▶ **THE RECORDS**

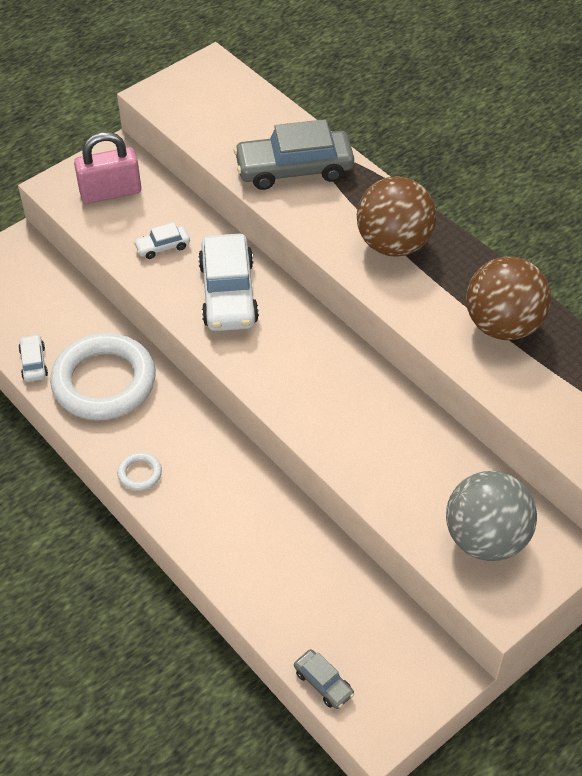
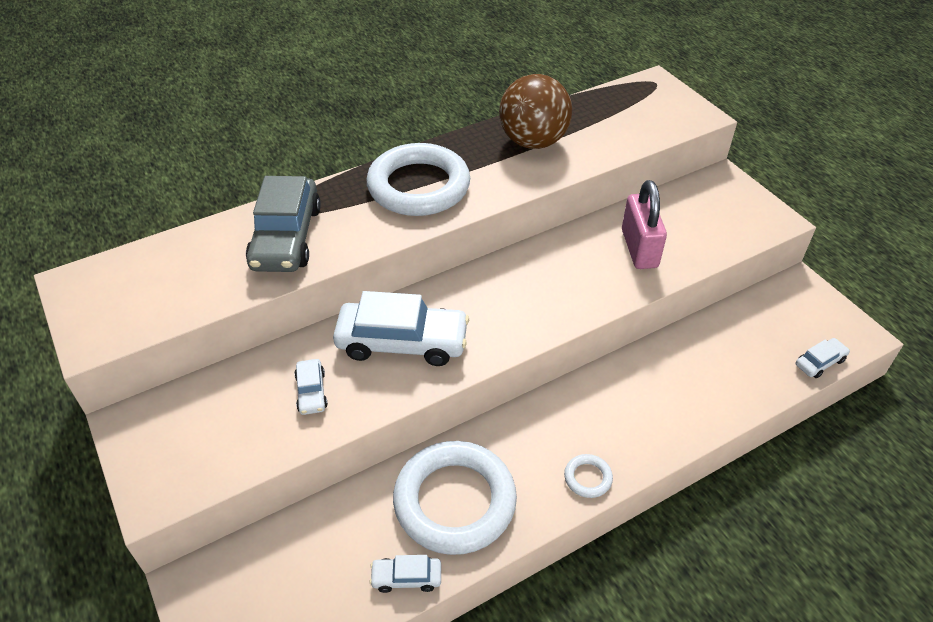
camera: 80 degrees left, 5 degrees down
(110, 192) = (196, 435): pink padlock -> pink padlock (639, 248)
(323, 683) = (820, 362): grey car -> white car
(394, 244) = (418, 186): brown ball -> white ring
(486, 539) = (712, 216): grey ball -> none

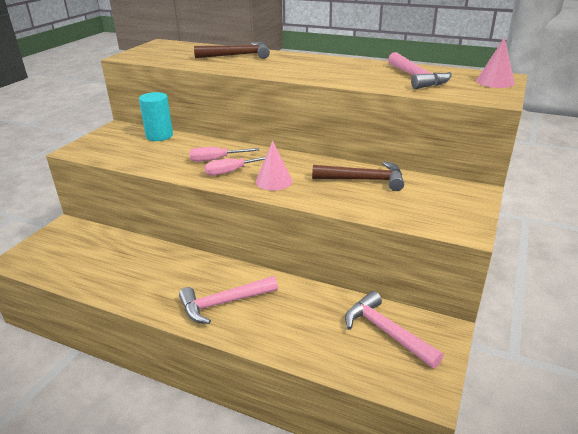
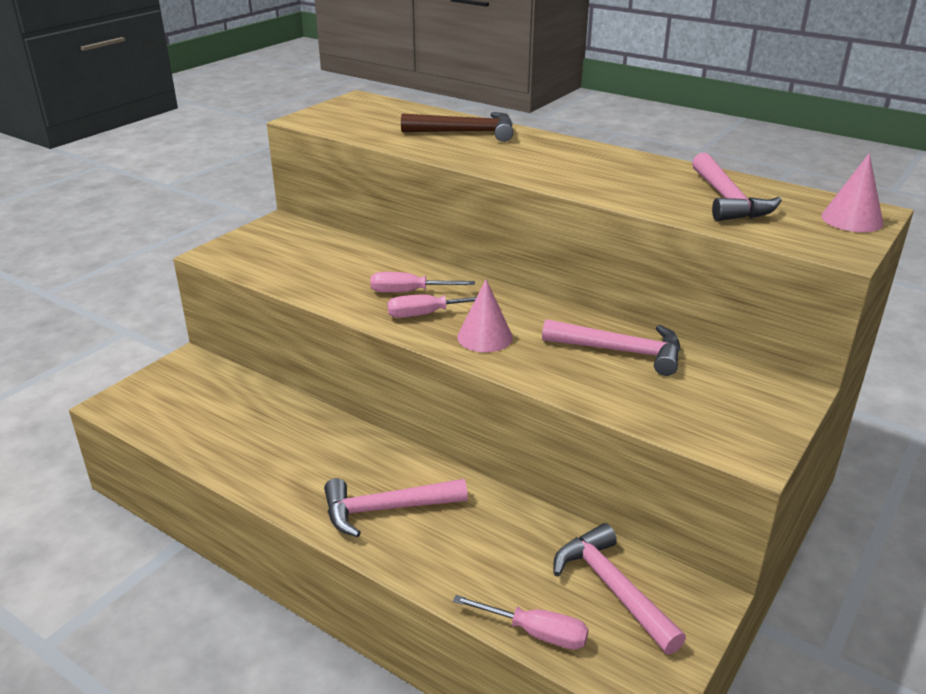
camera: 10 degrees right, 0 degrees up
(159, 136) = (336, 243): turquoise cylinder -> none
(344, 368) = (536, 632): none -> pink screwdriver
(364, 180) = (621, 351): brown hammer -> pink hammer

* * *

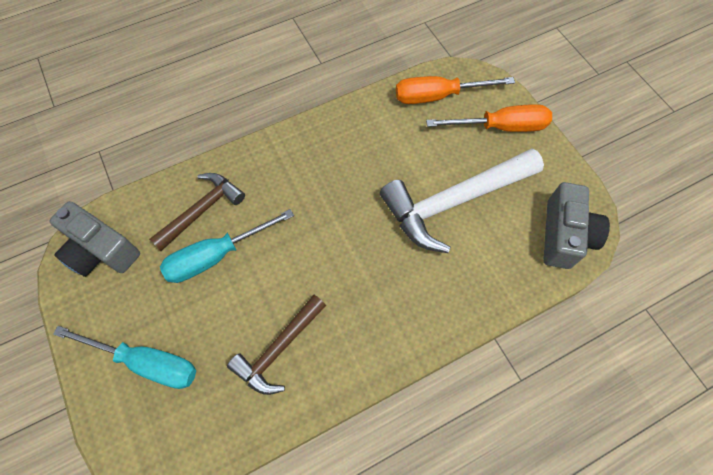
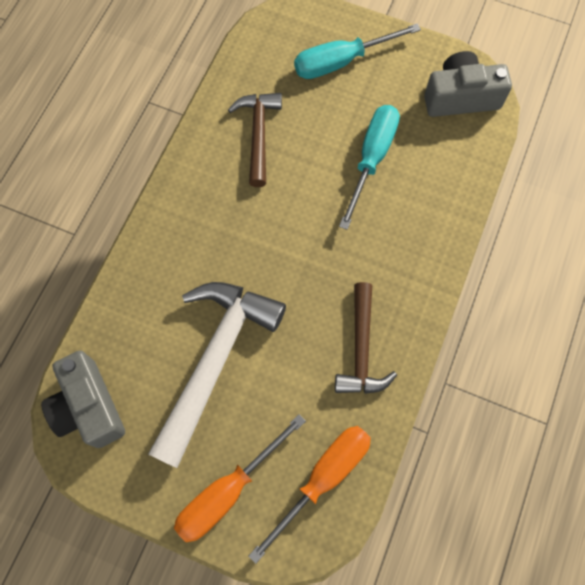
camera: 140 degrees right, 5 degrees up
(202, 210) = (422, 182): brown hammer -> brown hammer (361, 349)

▶ **WORK TO COMPLETE**
Among the entries above, locate the lines containing "camera: 140 degrees right, 5 degrees up" and "(202, 210) = (422, 182): brown", and transcribe exactly those two lines and all lines between.

▶ **RESULT OF THE TASK**
camera: 140 degrees right, 5 degrees up
(202, 210) = (422, 182): brown hammer -> brown hammer (361, 349)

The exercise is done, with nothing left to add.